Work out how many lines below contain "DRIVER", then write only that number.

[[ Materials provided, beginning ]]

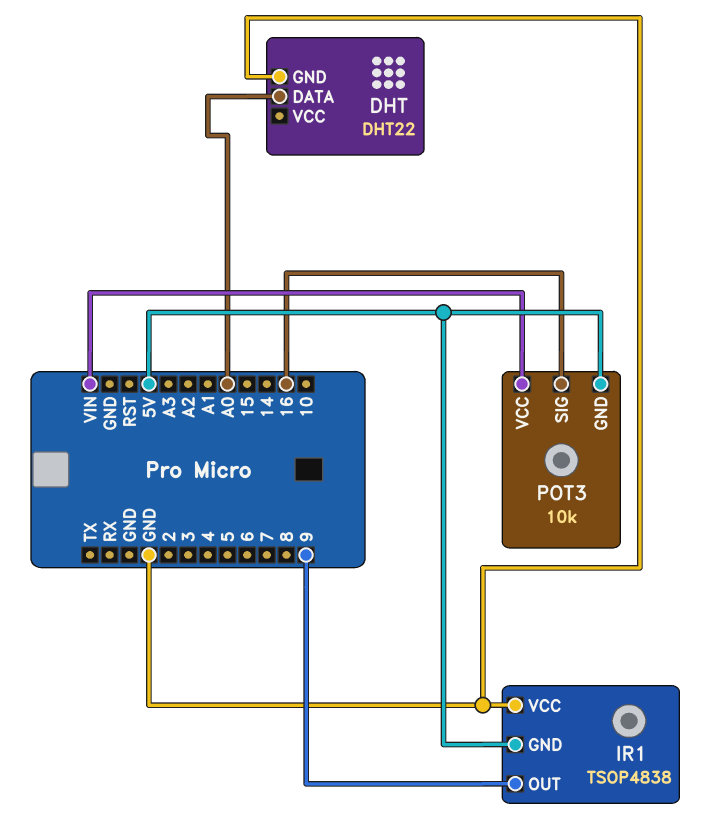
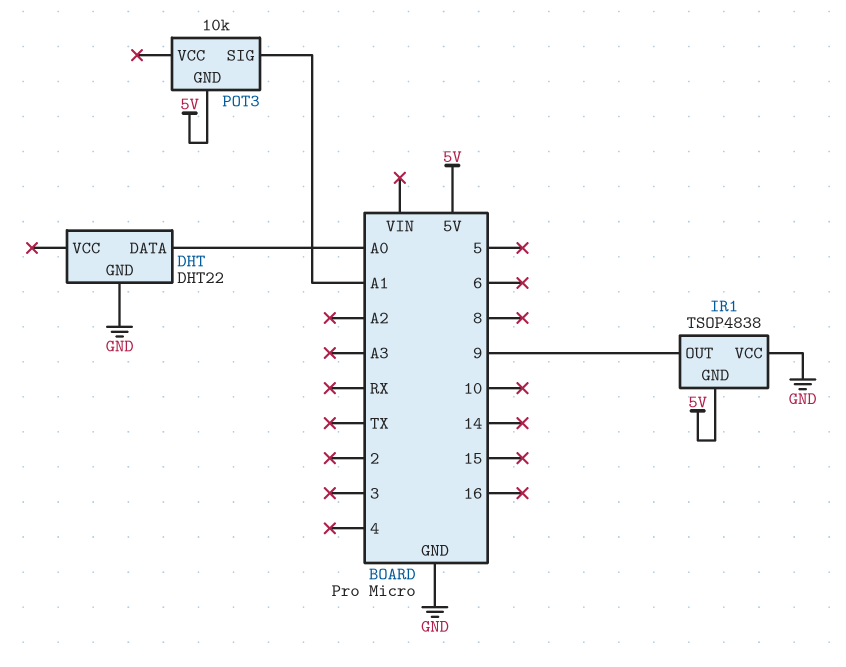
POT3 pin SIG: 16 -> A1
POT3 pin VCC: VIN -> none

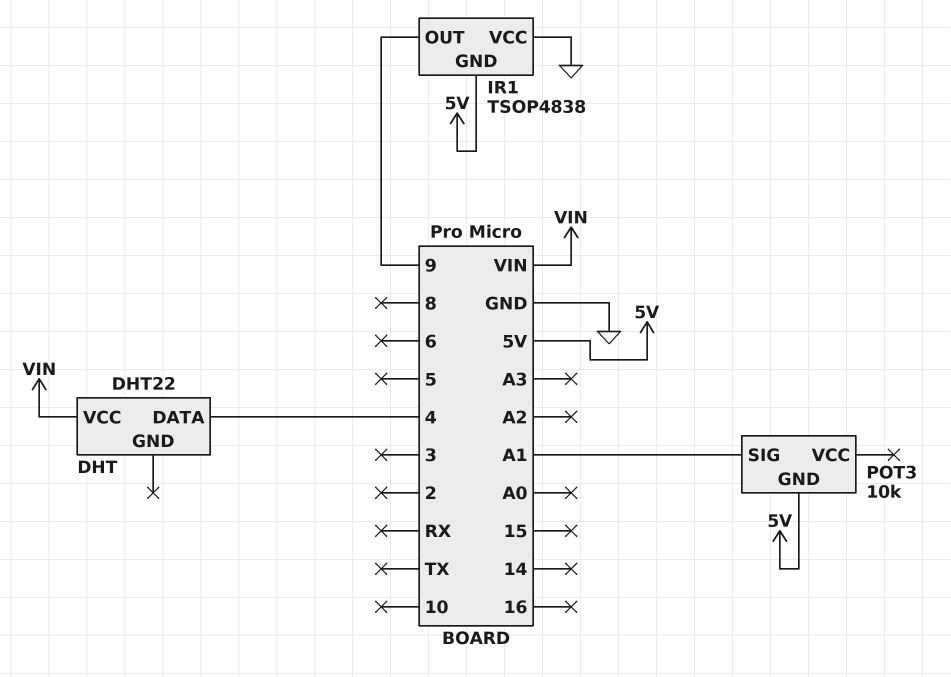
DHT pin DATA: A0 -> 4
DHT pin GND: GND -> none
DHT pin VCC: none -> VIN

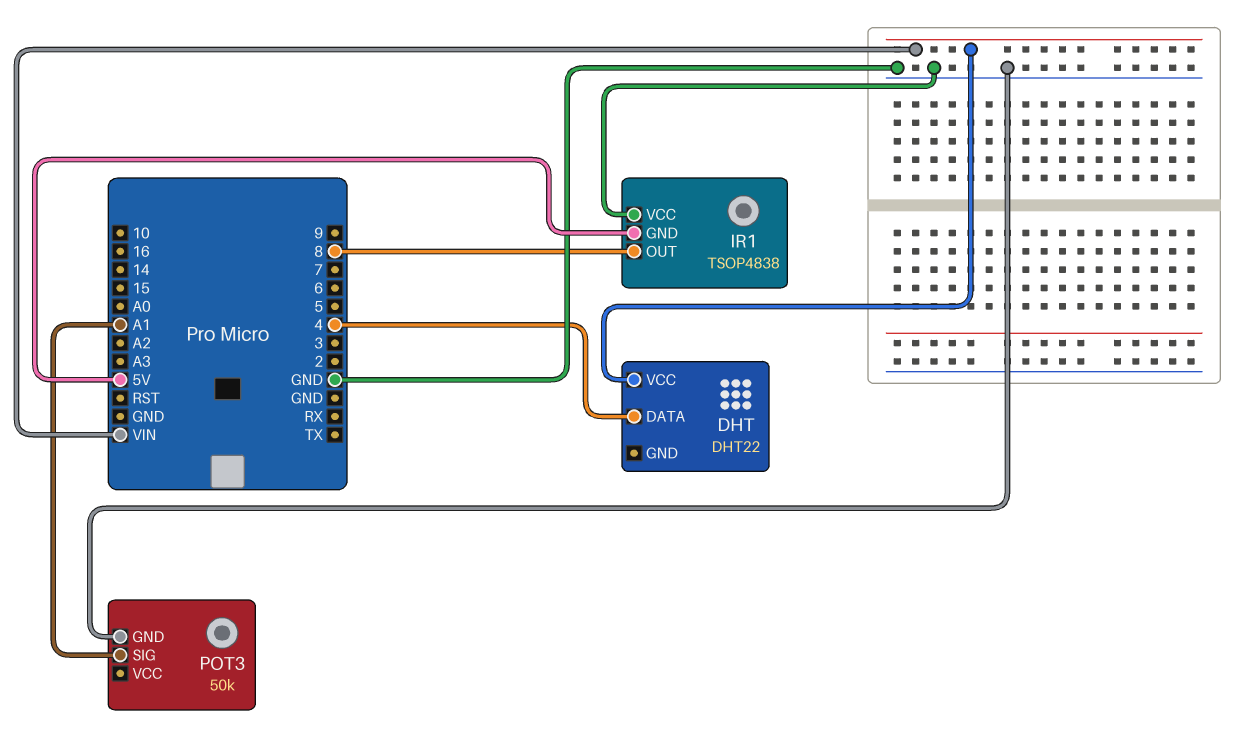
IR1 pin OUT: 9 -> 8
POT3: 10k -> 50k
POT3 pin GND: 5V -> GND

[[ Materials provided, end ]]
[[ Materials provided, beginning ]]

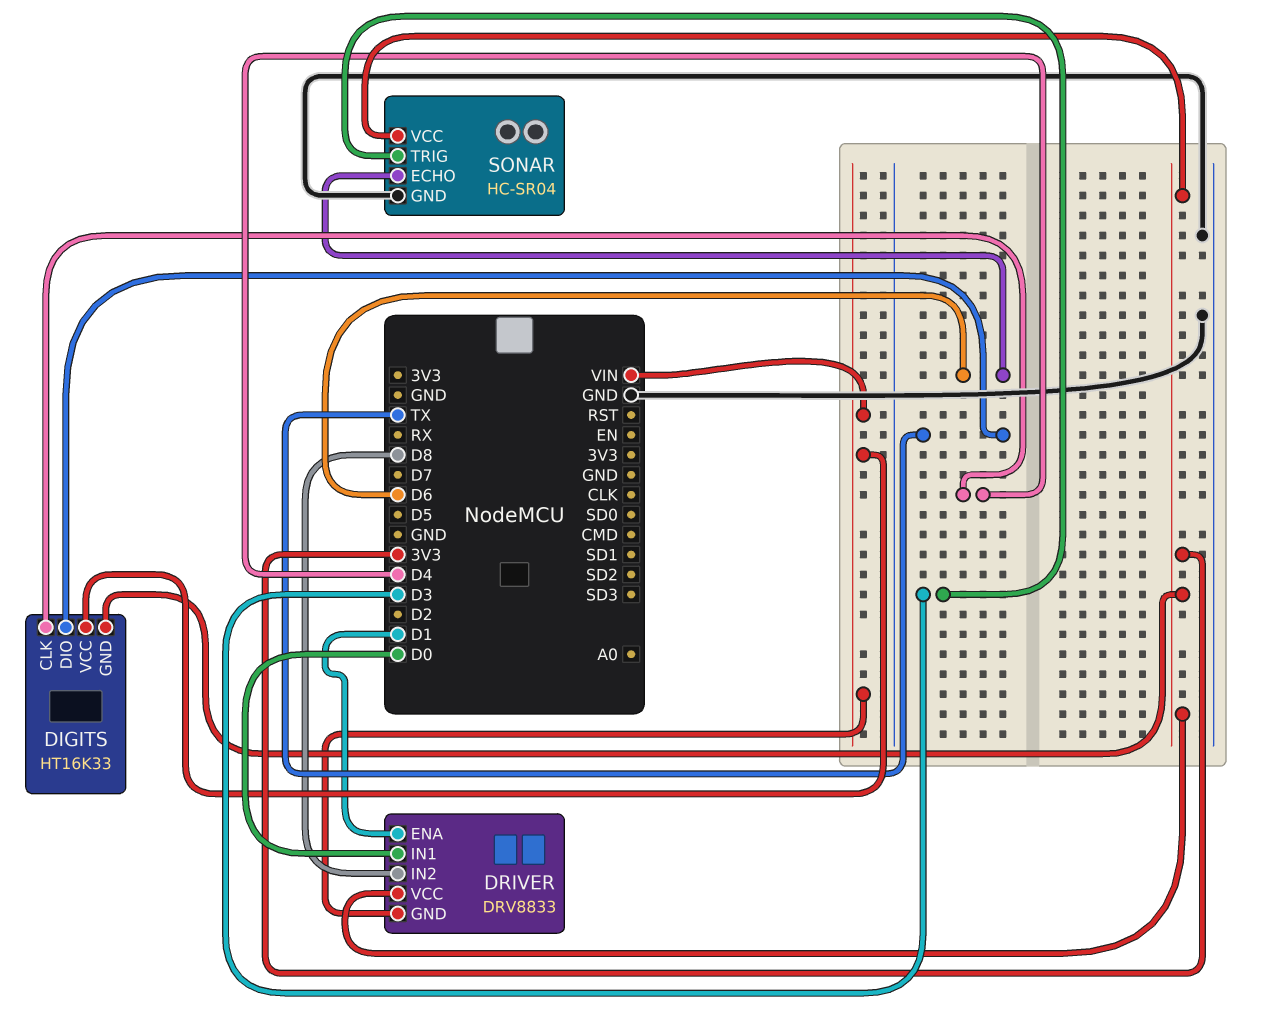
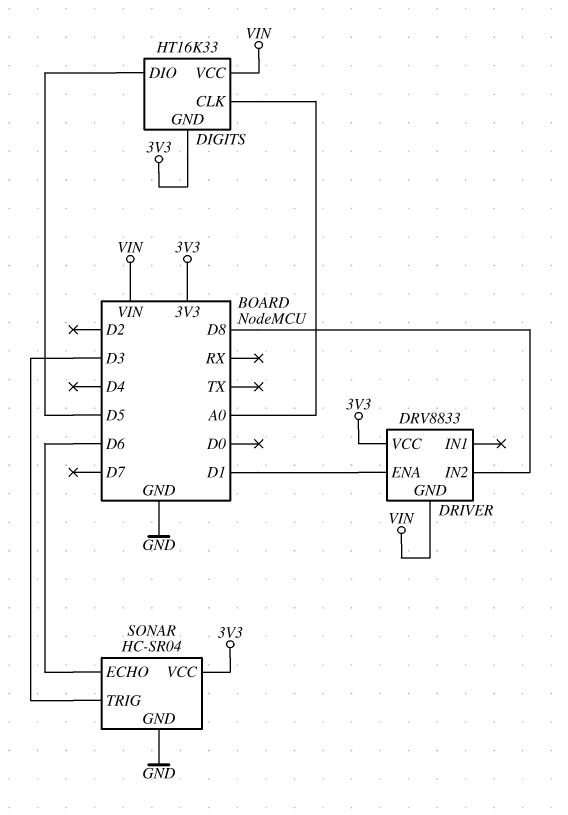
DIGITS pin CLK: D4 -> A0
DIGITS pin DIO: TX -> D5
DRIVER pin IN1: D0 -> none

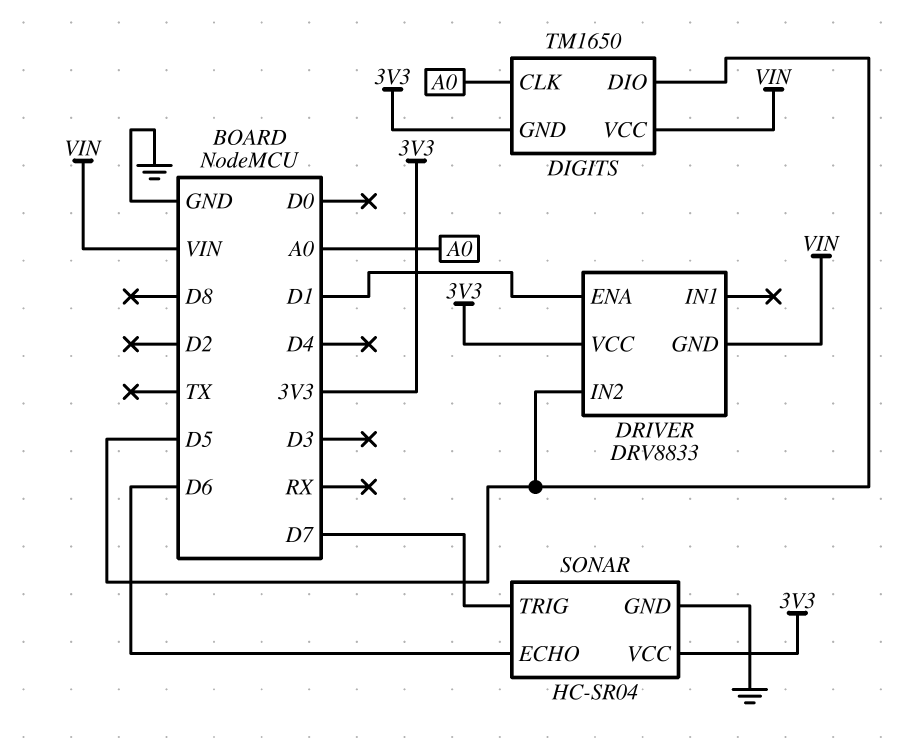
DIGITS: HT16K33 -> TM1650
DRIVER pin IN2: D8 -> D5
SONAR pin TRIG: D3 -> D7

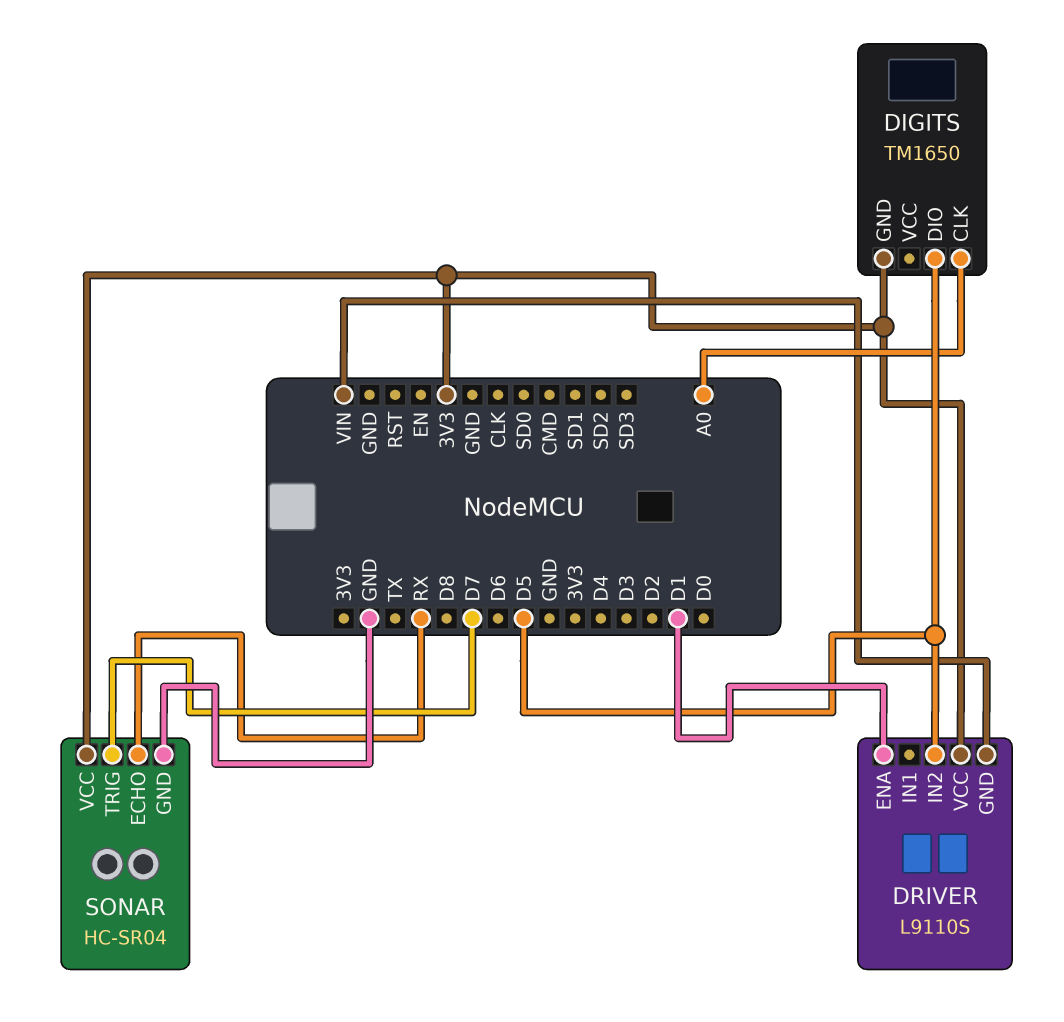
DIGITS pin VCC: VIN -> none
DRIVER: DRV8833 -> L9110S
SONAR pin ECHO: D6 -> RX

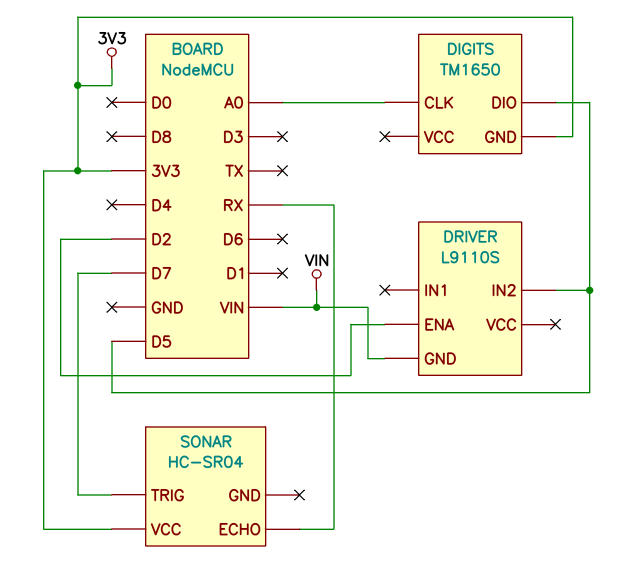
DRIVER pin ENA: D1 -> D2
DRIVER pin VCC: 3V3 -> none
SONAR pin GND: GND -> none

[[ Materials provided, end ]]
[[ Materials provided, beginning ]]

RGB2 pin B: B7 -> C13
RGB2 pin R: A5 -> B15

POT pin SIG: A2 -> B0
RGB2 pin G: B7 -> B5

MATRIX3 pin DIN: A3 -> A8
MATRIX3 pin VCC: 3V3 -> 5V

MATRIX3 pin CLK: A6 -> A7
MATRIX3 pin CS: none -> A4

[[ Materials provided, end ]]

§ **Finished task**
5